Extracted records
────
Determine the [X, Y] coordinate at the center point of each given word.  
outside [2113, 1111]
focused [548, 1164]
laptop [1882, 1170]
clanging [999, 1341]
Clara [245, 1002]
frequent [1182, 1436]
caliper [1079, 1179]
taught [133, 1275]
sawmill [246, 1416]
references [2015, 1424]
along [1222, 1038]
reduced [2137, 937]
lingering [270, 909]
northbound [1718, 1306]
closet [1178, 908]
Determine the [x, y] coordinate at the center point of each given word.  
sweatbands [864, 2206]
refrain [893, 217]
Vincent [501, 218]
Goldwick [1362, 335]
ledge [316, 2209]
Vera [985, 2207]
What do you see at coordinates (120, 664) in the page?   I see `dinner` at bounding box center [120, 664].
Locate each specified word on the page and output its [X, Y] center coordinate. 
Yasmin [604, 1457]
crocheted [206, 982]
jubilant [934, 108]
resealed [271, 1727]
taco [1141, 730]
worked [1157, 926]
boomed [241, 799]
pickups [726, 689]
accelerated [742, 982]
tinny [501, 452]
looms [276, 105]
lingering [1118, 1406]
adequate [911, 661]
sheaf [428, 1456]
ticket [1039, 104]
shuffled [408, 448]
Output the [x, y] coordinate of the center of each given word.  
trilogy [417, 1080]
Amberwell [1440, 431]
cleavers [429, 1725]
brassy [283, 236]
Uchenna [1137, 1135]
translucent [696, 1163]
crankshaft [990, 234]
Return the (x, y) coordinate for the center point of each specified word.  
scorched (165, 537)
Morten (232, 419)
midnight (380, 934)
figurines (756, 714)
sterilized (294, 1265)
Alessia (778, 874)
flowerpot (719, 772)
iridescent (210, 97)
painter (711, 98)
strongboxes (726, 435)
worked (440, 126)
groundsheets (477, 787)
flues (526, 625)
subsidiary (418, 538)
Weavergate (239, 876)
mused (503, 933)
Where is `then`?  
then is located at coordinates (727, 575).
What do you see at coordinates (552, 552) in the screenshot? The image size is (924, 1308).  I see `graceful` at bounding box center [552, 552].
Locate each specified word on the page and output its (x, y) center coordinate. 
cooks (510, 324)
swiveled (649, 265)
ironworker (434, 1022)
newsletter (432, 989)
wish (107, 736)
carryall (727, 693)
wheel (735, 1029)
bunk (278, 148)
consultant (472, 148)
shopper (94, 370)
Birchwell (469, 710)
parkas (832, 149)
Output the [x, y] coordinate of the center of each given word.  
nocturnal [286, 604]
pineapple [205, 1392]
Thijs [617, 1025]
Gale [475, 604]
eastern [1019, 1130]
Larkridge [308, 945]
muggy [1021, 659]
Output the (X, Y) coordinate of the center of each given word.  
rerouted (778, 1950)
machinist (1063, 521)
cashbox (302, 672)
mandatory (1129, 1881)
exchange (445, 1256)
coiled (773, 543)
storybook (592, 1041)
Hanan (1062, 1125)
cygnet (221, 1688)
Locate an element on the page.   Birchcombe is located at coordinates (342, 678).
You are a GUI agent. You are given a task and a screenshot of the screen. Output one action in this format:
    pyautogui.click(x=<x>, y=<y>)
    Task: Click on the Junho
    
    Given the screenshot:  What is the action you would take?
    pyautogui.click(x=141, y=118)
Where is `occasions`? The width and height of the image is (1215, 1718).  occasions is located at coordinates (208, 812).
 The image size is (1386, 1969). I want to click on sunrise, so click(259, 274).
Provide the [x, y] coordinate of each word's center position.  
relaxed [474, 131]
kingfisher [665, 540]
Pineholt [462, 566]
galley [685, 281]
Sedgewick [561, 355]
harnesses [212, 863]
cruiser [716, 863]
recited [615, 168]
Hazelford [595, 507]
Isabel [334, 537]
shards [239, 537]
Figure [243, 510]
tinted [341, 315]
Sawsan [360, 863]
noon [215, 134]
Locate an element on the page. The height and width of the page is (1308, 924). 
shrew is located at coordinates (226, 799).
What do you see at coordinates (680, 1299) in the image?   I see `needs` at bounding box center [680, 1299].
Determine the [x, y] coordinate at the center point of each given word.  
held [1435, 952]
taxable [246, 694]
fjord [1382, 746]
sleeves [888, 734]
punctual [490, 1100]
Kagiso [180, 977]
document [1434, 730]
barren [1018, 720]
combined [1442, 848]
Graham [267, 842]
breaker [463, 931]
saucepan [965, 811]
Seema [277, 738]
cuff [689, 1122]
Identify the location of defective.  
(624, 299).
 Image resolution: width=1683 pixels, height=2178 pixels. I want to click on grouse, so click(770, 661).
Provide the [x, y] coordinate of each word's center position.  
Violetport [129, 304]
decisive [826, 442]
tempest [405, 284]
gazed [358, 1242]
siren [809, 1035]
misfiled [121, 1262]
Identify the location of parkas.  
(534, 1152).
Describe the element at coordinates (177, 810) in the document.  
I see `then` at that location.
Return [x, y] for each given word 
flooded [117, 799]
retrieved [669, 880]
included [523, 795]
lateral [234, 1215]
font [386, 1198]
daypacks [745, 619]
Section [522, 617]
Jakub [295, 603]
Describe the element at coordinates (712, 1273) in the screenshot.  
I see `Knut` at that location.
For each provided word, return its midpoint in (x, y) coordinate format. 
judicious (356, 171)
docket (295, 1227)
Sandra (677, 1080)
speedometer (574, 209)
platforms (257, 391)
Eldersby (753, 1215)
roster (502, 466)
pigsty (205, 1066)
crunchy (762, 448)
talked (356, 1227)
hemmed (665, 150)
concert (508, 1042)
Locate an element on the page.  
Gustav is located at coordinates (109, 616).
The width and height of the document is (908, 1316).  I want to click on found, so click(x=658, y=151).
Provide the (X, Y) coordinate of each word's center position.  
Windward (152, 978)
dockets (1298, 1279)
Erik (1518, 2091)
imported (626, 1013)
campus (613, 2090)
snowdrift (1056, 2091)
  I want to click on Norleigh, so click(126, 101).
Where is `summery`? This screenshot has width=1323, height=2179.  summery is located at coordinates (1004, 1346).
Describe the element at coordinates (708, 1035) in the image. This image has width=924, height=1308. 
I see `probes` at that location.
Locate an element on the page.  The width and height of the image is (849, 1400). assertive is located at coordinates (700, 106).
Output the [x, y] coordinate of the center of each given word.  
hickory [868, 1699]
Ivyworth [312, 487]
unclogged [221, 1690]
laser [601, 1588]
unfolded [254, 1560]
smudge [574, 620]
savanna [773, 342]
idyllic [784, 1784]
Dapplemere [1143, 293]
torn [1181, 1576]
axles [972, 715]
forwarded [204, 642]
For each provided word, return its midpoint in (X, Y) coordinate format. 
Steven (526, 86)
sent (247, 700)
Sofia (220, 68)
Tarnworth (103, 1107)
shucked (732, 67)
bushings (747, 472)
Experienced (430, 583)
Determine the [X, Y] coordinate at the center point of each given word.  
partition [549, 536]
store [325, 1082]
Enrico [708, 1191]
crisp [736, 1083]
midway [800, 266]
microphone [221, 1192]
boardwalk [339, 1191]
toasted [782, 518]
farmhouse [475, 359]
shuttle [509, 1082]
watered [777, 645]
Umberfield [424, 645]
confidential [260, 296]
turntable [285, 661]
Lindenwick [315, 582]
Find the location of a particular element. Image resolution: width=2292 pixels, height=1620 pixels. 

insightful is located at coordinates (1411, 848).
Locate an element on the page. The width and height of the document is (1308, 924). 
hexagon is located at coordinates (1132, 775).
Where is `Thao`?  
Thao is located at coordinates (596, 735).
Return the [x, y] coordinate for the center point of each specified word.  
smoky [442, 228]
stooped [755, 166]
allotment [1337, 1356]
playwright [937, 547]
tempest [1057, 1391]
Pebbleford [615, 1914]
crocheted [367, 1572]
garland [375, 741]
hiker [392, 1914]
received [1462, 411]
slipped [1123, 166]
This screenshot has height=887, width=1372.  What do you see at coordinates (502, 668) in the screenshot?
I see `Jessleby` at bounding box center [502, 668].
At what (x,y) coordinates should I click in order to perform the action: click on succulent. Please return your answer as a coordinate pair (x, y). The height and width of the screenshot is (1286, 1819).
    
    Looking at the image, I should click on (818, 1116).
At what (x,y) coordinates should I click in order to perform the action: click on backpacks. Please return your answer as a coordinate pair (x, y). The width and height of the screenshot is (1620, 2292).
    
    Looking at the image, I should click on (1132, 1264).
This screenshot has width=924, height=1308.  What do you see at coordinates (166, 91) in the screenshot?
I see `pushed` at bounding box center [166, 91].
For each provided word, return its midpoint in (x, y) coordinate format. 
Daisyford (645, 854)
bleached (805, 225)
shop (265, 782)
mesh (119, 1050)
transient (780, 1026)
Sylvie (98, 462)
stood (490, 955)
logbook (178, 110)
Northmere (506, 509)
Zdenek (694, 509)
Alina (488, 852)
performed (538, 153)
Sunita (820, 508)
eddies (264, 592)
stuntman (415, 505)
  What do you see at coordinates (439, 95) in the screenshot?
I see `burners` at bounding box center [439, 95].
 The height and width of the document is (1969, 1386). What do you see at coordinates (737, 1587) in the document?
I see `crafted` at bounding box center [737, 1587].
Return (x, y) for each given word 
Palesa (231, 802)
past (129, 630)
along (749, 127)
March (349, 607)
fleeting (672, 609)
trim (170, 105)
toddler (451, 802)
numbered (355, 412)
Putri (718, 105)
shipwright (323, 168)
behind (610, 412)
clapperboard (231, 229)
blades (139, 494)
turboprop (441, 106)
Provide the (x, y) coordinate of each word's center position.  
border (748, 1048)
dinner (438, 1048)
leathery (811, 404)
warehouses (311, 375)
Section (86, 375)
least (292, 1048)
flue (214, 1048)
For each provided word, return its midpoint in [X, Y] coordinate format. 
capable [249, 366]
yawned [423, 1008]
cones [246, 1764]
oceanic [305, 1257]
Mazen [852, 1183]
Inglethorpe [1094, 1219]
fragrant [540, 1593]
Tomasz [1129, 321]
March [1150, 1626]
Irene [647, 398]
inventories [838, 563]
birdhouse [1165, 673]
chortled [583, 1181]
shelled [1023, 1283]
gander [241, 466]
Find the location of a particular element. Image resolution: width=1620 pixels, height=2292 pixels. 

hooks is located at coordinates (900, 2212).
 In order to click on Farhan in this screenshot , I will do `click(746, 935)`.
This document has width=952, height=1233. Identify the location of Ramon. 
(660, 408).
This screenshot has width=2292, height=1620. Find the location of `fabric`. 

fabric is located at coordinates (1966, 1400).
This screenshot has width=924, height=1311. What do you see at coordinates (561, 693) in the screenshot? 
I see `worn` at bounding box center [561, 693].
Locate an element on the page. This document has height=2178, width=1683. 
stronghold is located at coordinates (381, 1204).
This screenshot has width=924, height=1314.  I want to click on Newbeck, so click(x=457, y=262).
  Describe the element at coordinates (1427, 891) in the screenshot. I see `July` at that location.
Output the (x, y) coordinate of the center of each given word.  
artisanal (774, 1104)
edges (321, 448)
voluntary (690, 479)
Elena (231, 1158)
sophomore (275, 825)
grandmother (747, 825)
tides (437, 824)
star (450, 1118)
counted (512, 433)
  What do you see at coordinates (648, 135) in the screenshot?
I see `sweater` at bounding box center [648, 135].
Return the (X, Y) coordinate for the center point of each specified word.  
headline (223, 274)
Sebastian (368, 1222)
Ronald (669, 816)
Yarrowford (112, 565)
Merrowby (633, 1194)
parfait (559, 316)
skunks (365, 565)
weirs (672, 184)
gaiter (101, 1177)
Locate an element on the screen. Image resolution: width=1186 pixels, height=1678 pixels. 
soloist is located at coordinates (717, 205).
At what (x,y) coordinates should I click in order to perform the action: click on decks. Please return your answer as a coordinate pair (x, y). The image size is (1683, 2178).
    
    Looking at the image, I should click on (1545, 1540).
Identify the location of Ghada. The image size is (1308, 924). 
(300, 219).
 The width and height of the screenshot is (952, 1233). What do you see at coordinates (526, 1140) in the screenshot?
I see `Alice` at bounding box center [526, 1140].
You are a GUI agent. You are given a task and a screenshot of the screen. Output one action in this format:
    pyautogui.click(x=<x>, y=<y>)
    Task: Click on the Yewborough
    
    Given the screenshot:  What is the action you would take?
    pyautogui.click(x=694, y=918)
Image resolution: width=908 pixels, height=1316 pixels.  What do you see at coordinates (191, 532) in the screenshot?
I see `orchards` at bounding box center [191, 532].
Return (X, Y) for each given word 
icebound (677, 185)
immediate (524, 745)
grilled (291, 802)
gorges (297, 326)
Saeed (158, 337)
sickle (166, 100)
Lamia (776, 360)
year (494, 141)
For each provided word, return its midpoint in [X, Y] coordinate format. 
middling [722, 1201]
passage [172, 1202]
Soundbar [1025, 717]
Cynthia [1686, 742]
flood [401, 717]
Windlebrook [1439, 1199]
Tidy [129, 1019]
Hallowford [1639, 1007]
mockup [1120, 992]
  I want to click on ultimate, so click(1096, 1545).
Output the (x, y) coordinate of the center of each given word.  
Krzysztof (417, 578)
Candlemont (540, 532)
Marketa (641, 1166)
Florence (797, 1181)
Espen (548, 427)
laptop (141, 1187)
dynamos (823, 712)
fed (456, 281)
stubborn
────
Can you format the listing lines from the one containing "toddler (451, 802)" up to and including the one containing "flue (214, 1048)" as a numbered list, leaving out any blank lines?

1. toddler (451, 802)
2. numbered (355, 412)
3. Putri (718, 105)
4. shipwright (323, 168)
5. behind (610, 412)
6. clapperboard (231, 229)
7. blades (139, 494)
8. turboprop (441, 106)
9. Provide the (x, y) coordinate of each word's center position.  
10. border (748, 1048)
11. dinner (438, 1048)
12. leathery (811, 404)
13. warehouses (311, 375)
14. Section (86, 375)
15. least (292, 1048)
16. flue (214, 1048)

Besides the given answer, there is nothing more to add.